* Exercise brief *
Go line by line through the entries below and copy those containing the string "VLOAD".

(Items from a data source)
◆ ◆ ◆ ◆

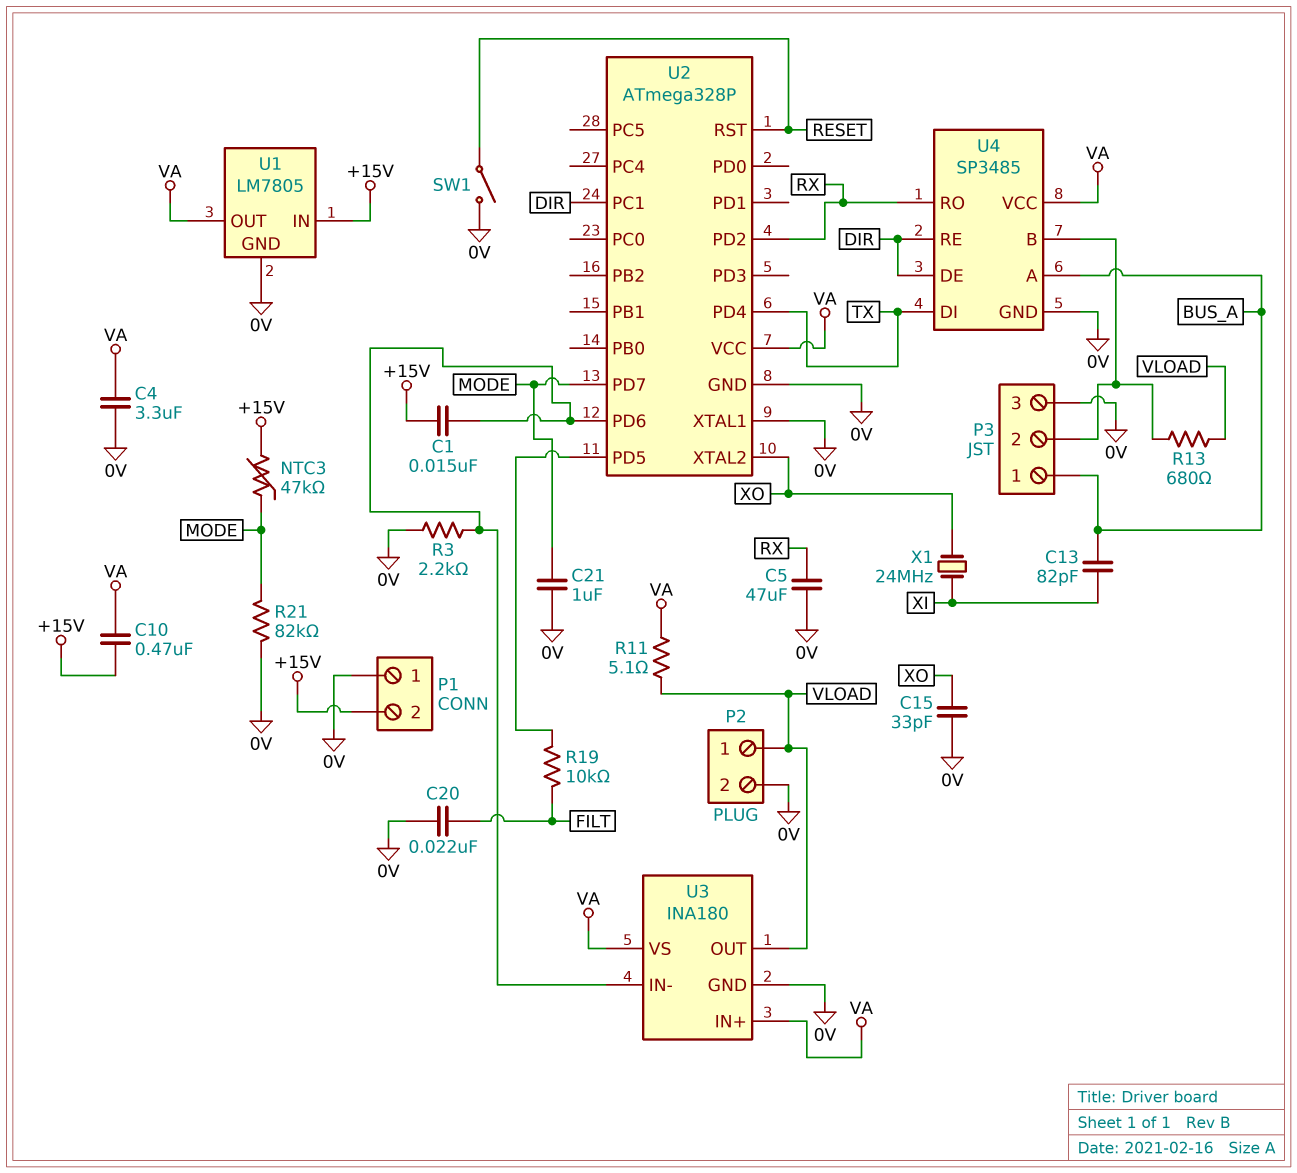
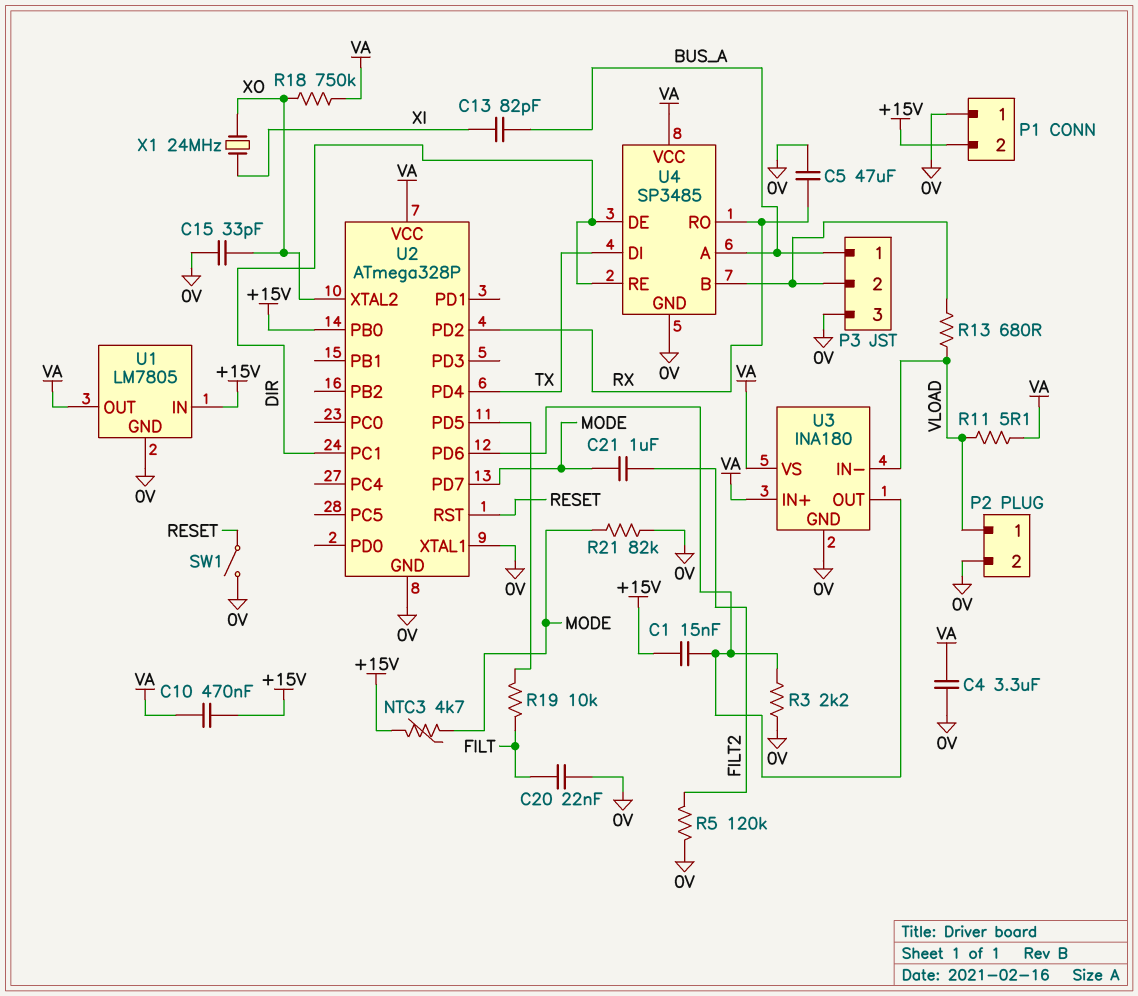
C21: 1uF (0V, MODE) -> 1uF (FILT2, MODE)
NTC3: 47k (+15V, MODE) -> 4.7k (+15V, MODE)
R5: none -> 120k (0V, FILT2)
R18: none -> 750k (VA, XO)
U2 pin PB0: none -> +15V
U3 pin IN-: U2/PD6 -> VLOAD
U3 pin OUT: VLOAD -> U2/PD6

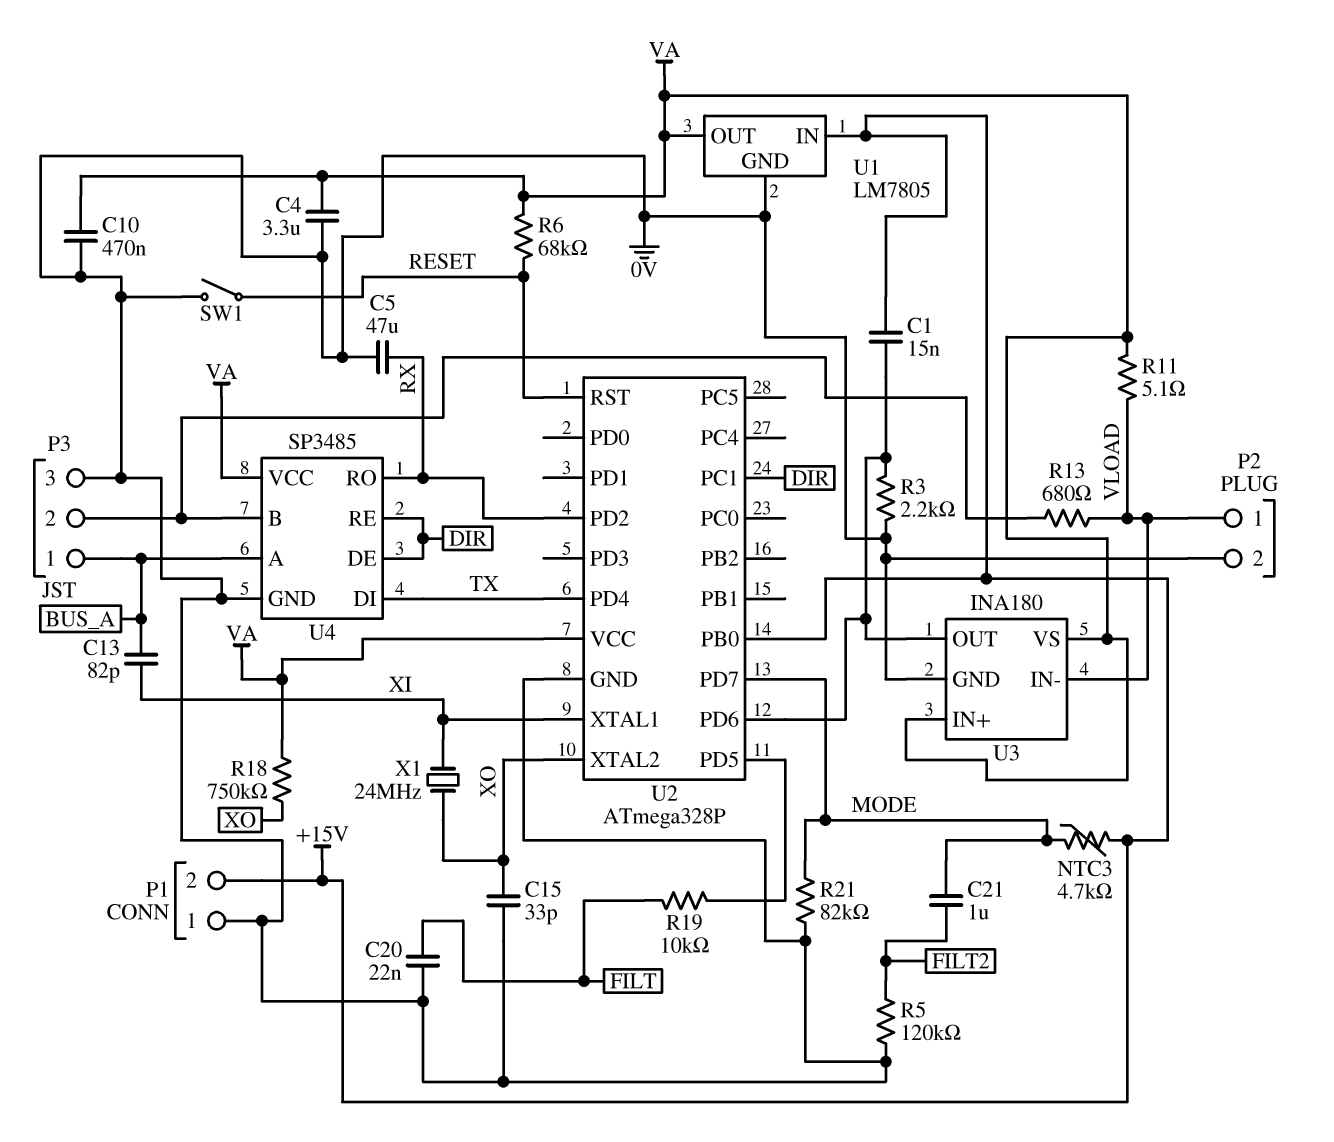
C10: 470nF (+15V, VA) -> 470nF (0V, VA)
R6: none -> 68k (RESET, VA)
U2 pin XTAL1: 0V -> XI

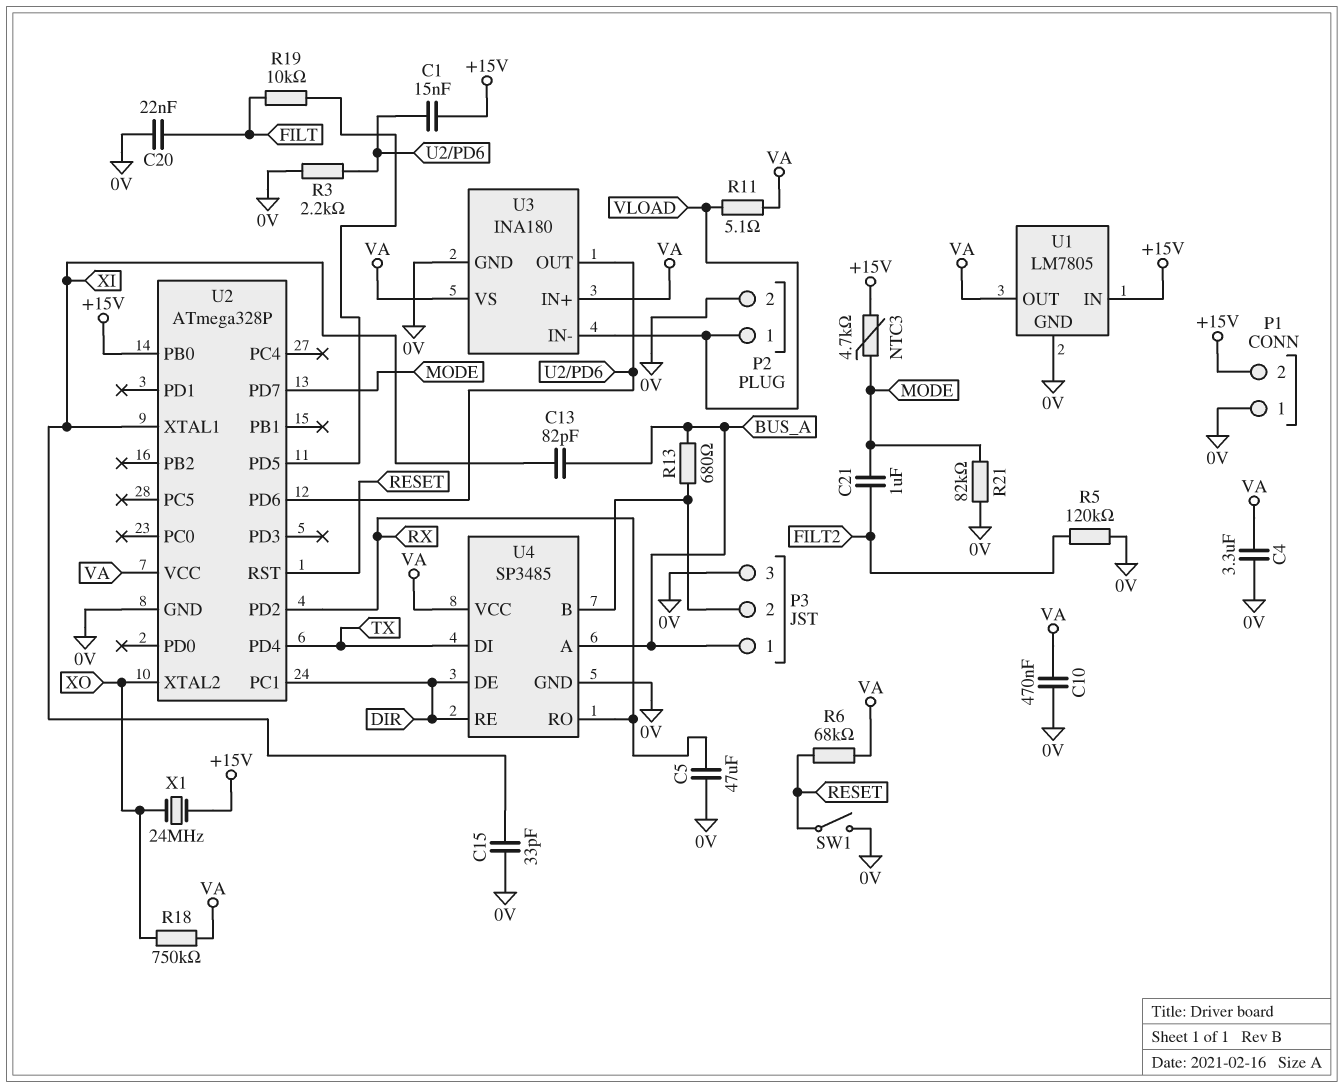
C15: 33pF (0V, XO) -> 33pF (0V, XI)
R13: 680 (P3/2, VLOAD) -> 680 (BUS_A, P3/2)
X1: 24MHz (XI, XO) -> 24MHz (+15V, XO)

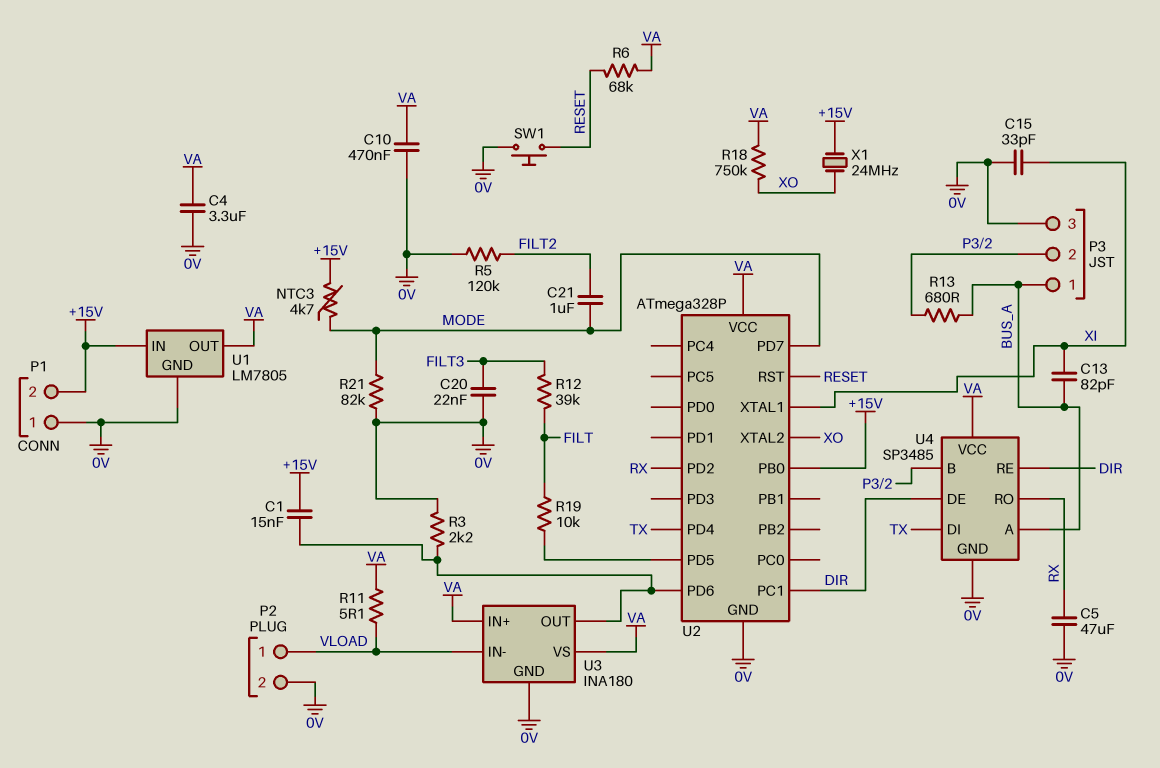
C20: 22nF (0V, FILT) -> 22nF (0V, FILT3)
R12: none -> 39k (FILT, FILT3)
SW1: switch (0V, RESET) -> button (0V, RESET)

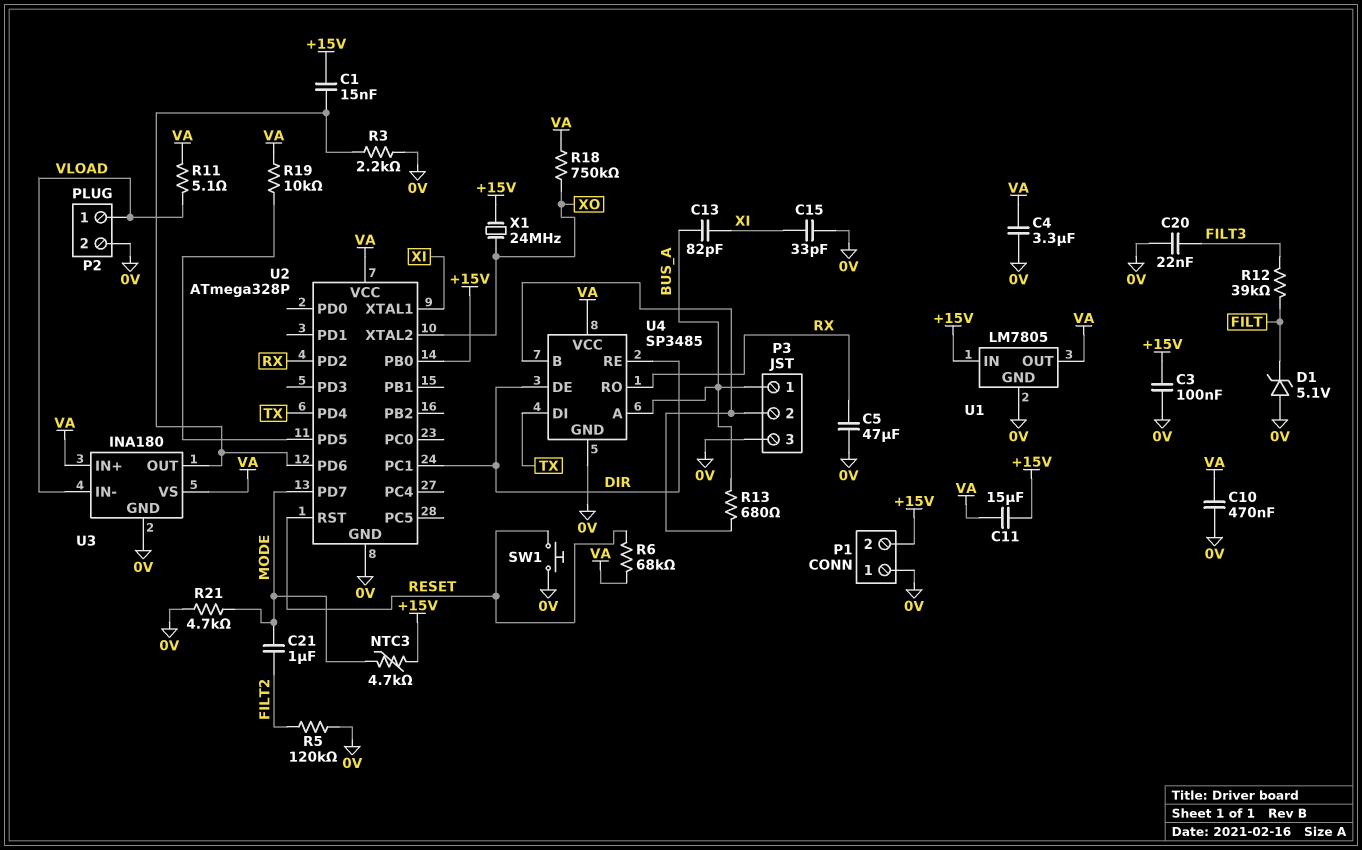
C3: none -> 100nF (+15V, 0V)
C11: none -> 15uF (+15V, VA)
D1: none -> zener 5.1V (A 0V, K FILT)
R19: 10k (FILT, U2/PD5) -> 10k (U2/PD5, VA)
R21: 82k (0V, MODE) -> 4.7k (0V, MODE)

◆ ◆ ◆ ◆

* Result below *
U3 pin IN-: U2/PD6 -> VLOAD
U3 pin OUT: VLOAD -> U2/PD6
R13: 680 (P3/2, VLOAD) -> 680 (BUS_A, P3/2)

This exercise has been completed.